Task statement:
Copy every entry verbatim and skip the pictures.

Provided records:
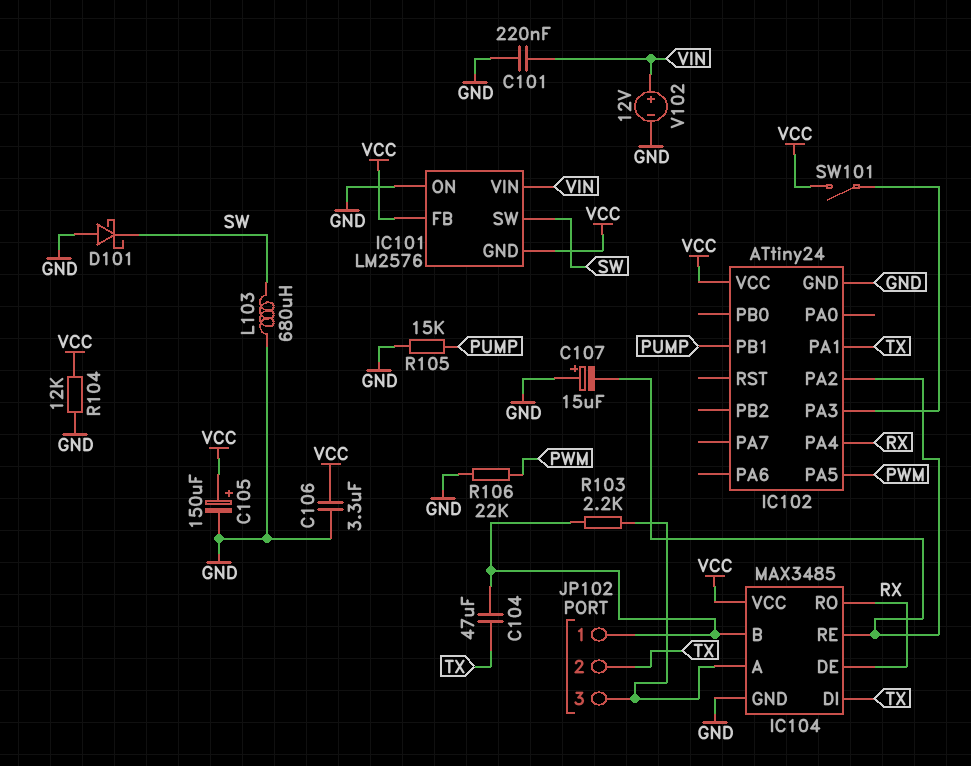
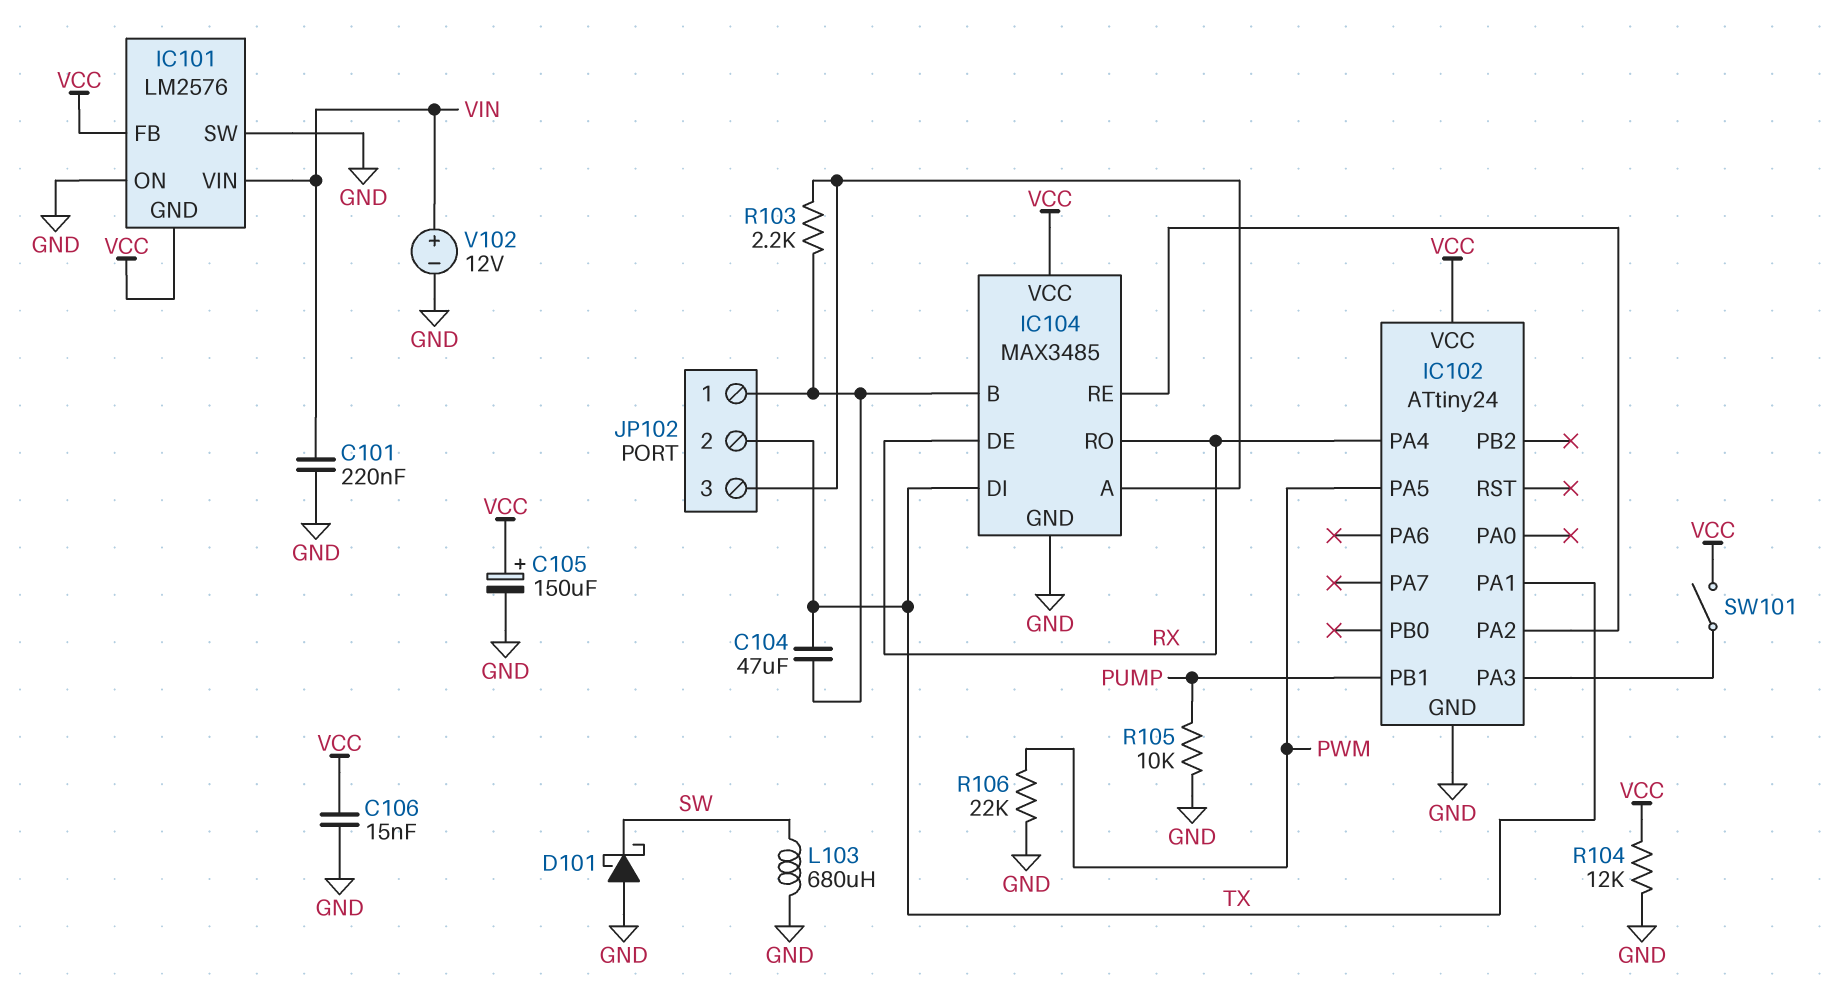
C106: 3.3uF (GND, VCC) -> 15nF (GND, VCC)
C107: 15uF (plus GND, minus IC102/PA2) -> none
IC101 pin SW: SW -> GND
R105: 15k (GND, PUMP) -> 10k (GND, PUMP)

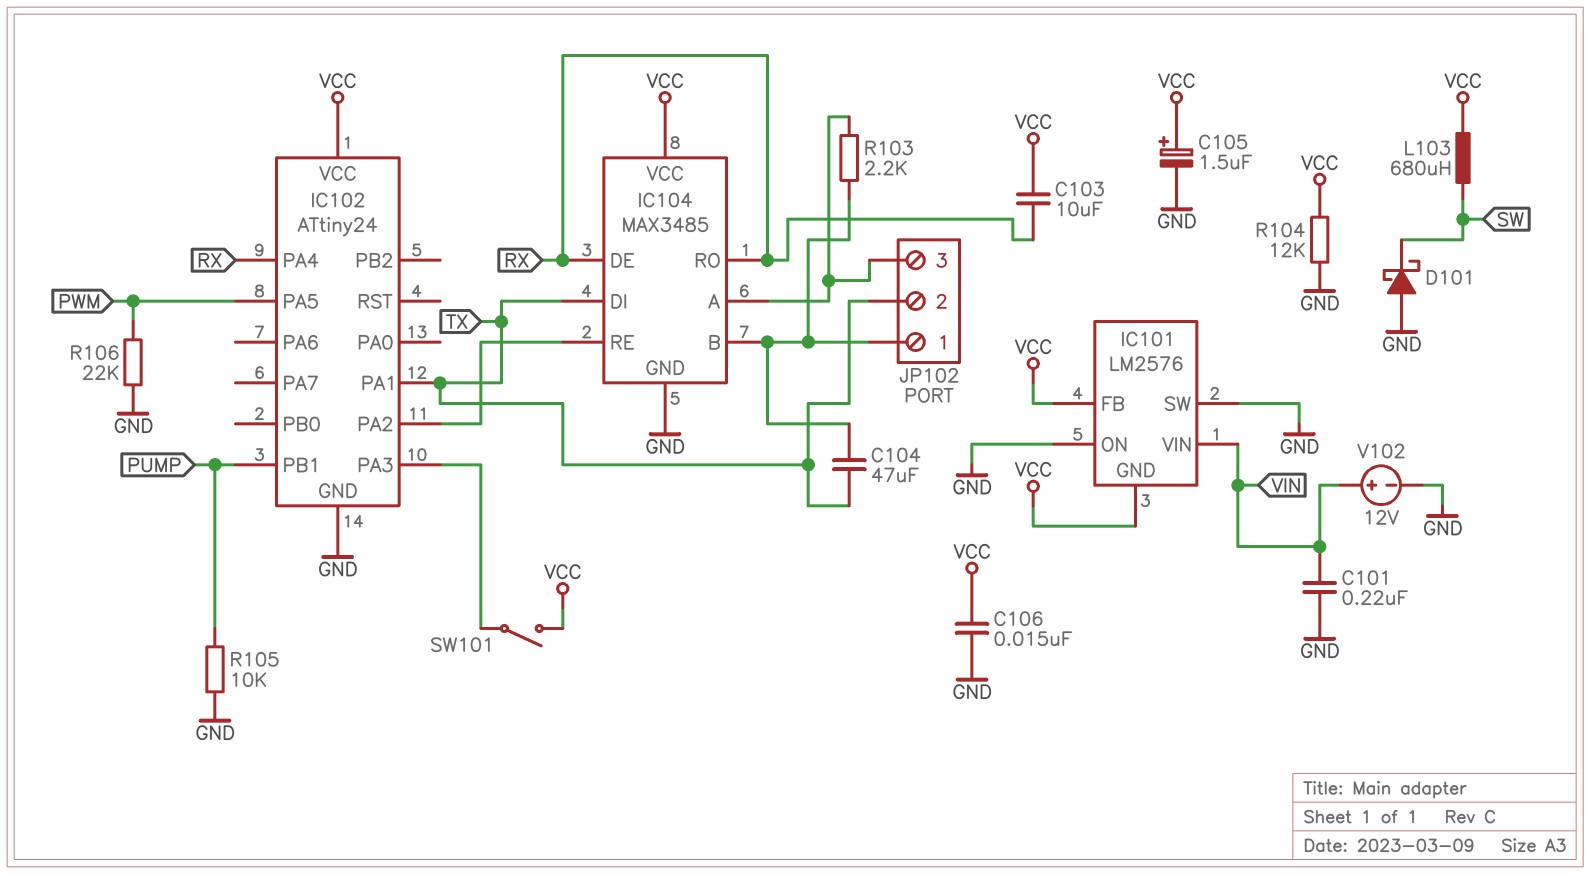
C103: none -> 10uF (RX, VCC)
C105: 150uF (plus VCC, minus GND) -> 1.5uF (plus VCC, minus GND)
L103: 680uH (GND, SW) -> 680uH (SW, VCC)

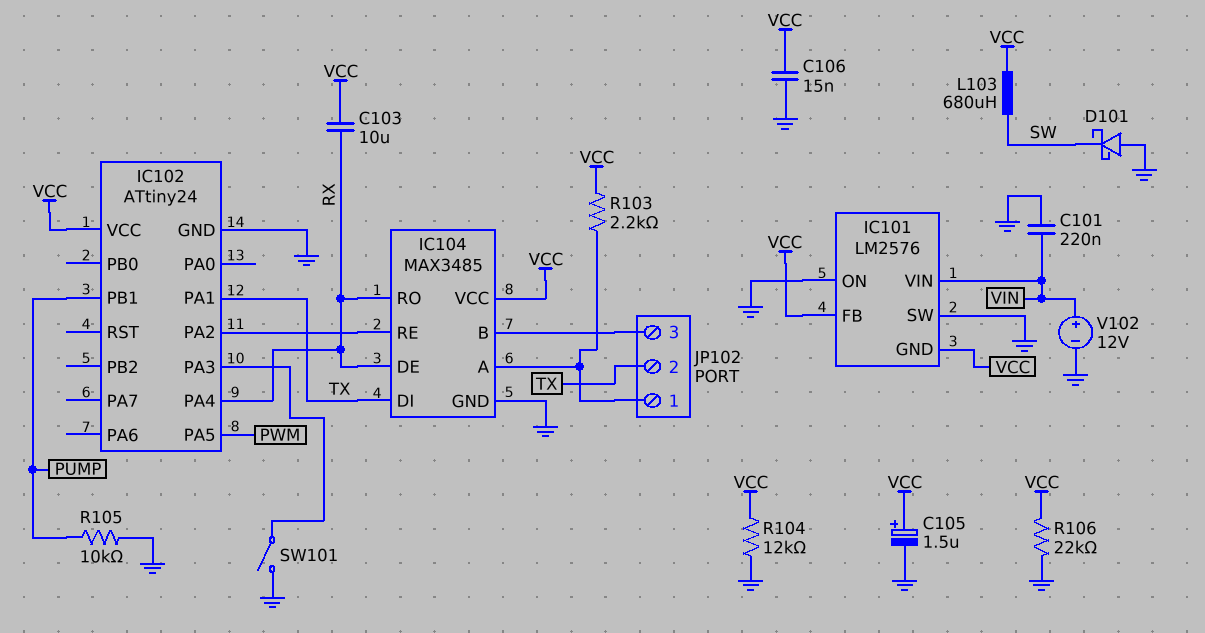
C104: 47uF (IC104/B, TX) -> none
JP102 pin 1: IC104/B -> IC104/A
JP102 pin 3: IC104/A -> IC104/B
R103: 2.2k (IC104/A, IC104/B) -> 2.2k (IC104/A, VCC)
R106: 22k (GND, PWM) -> 22k (GND, VCC)
SW101: switch (IC102/PA3, VCC) -> switch (GND, IC102/PA3)

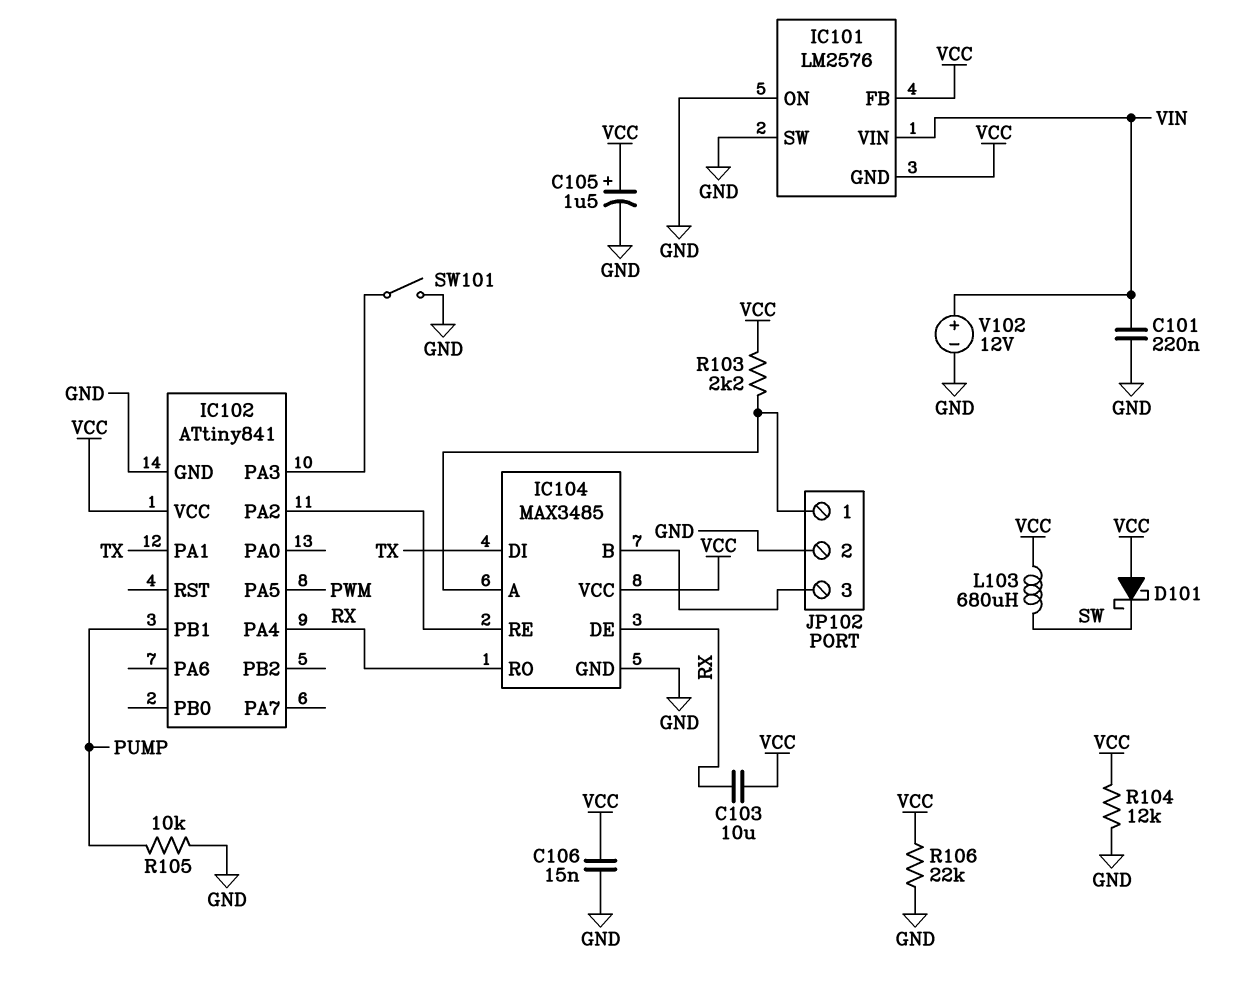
D101: schottky (A GND, K SW) -> schottky (A VCC, K SW)
IC102: ATtiny24 -> ATtiny841
JP102 pin 2: TX -> GND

Solution to the problem:
C106: 3.3uF (GND, VCC) -> 15nF (GND, VCC)
C107: 15uF (plus GND, minus IC102/PA2) -> none
IC101 pin SW: SW -> GND
R105: 15k (GND, PUMP) -> 10k (GND, PUMP)

C103: none -> 10uF (RX, VCC)
C105: 150uF (plus VCC, minus GND) -> 1.5uF (plus VCC, minus GND)
L103: 680uH (GND, SW) -> 680uH (SW, VCC)

C104: 47uF (IC104/B, TX) -> none
JP102 pin 1: IC104/B -> IC104/A
JP102 pin 3: IC104/A -> IC104/B
R103: 2.2k (IC104/A, IC104/B) -> 2.2k (IC104/A, VCC)
R106: 22k (GND, PWM) -> 22k (GND, VCC)
SW101: switch (IC102/PA3, VCC) -> switch (GND, IC102/PA3)

D101: schottky (A GND, K SW) -> schottky (A VCC, K SW)
IC102: ATtiny24 -> ATtiny841
JP102 pin 2: TX -> GND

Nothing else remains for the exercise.